Supplied material Start Marker
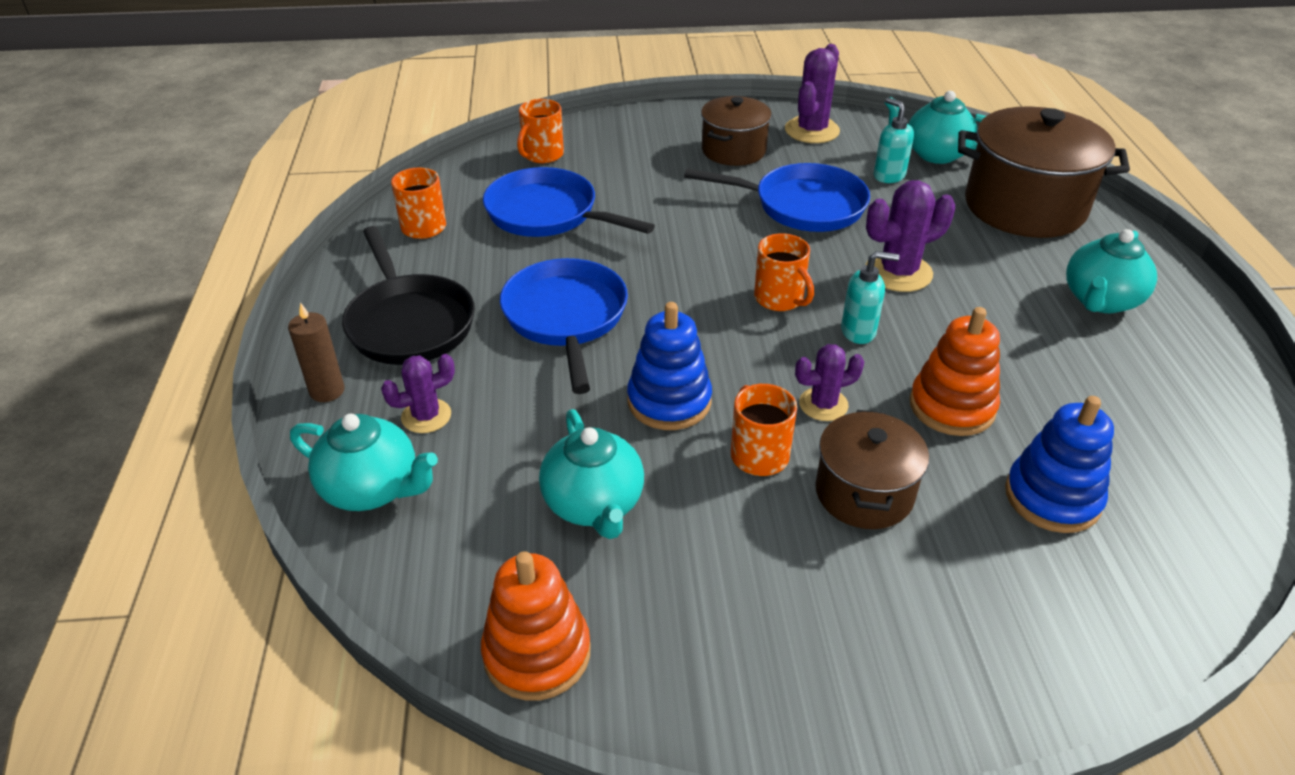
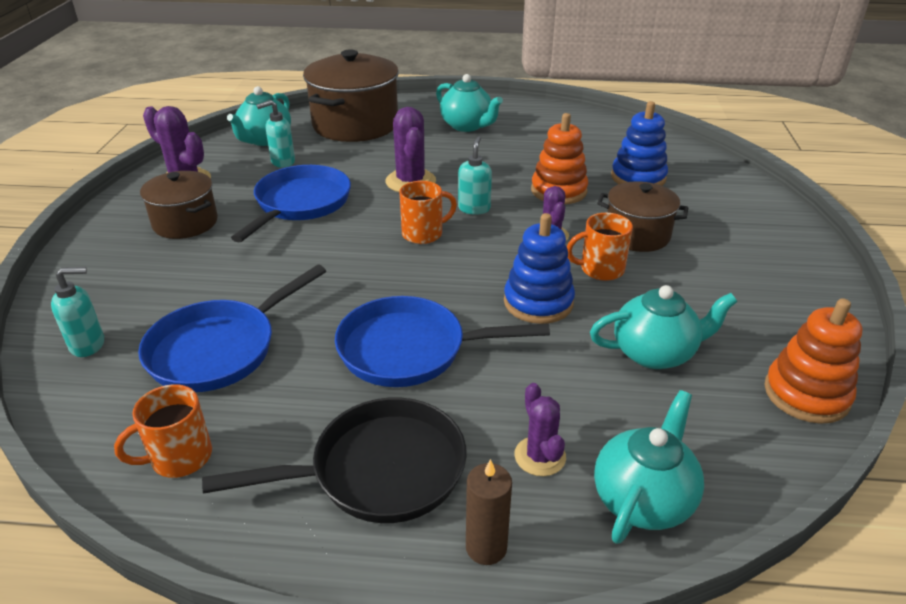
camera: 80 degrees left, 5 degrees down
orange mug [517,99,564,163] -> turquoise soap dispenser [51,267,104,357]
Supplied material End Marker
Supplied material Start Marker
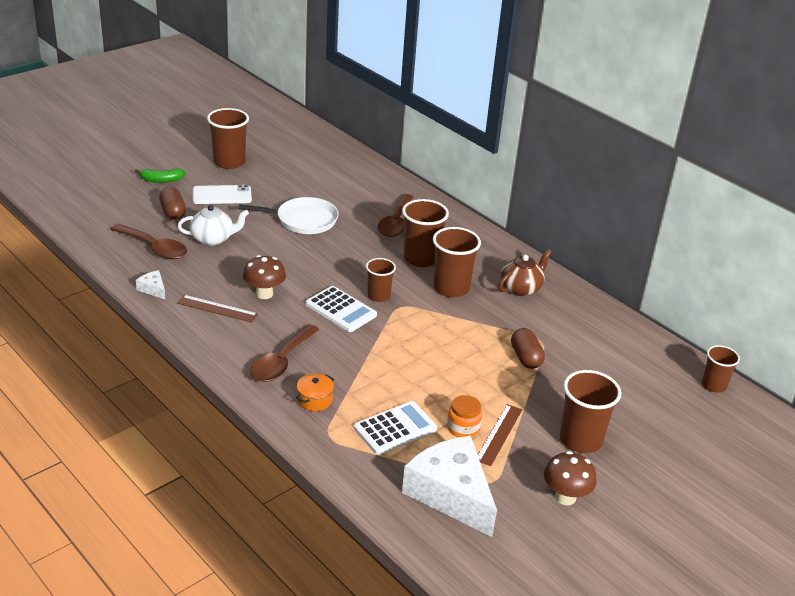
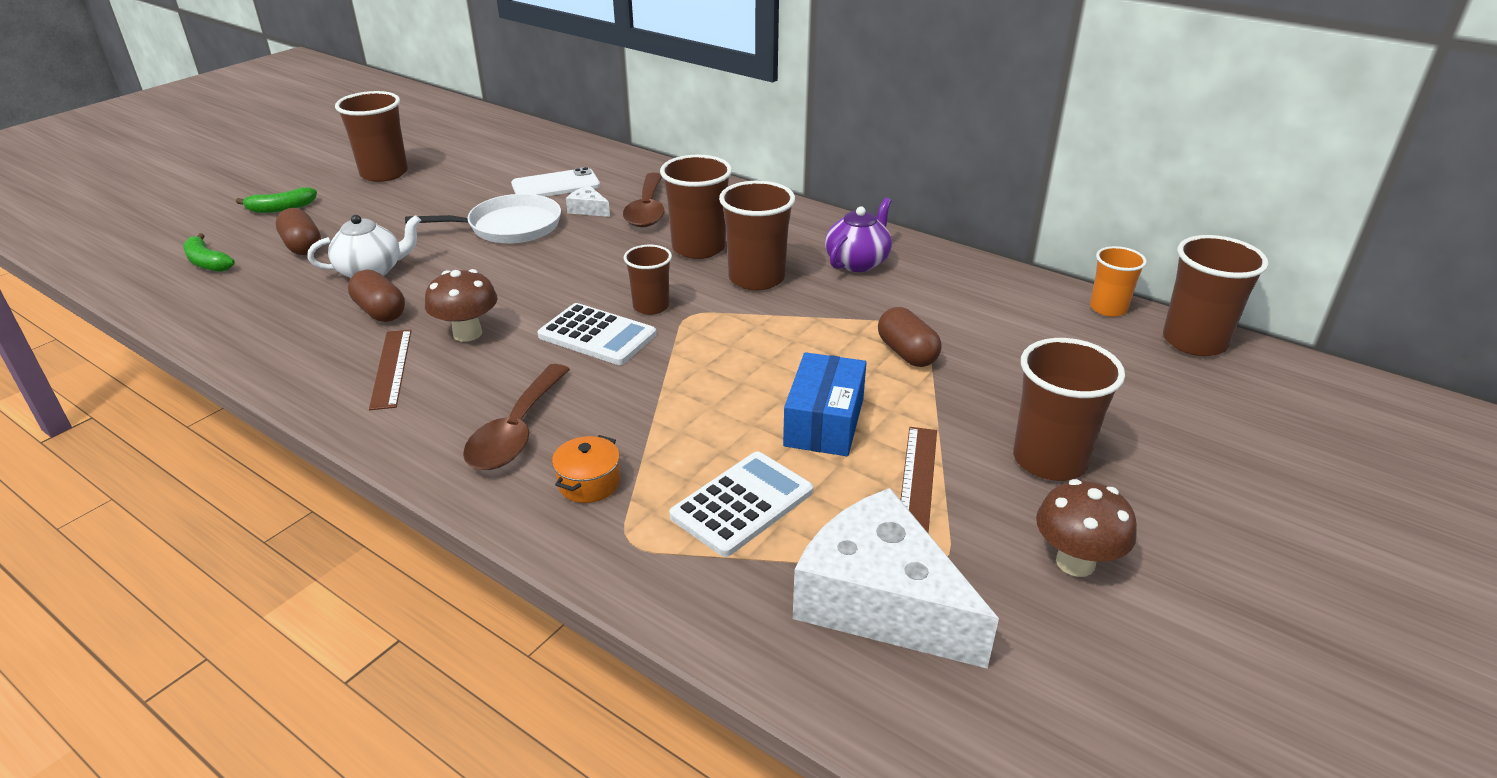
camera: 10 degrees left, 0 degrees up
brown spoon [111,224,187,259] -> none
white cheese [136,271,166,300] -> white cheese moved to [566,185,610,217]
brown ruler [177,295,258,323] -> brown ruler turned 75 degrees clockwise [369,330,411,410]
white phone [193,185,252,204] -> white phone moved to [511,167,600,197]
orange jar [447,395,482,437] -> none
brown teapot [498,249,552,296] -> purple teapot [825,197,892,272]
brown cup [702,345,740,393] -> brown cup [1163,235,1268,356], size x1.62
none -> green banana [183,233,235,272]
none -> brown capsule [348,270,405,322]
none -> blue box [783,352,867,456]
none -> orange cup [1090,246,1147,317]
Supplied material End Marker
● **To do**
With the line holding "camera: 10 degrees left, 0 degrees up" as the first and the line holding "brown ruler [177,295,258,323]" as the last, set down that range of the entries above exactly, and nothing else.

● **Solution below**
camera: 10 degrees left, 0 degrees up
brown spoon [111,224,187,259] -> none
white cheese [136,271,166,300] -> white cheese moved to [566,185,610,217]
brown ruler [177,295,258,323] -> brown ruler turned 75 degrees clockwise [369,330,411,410]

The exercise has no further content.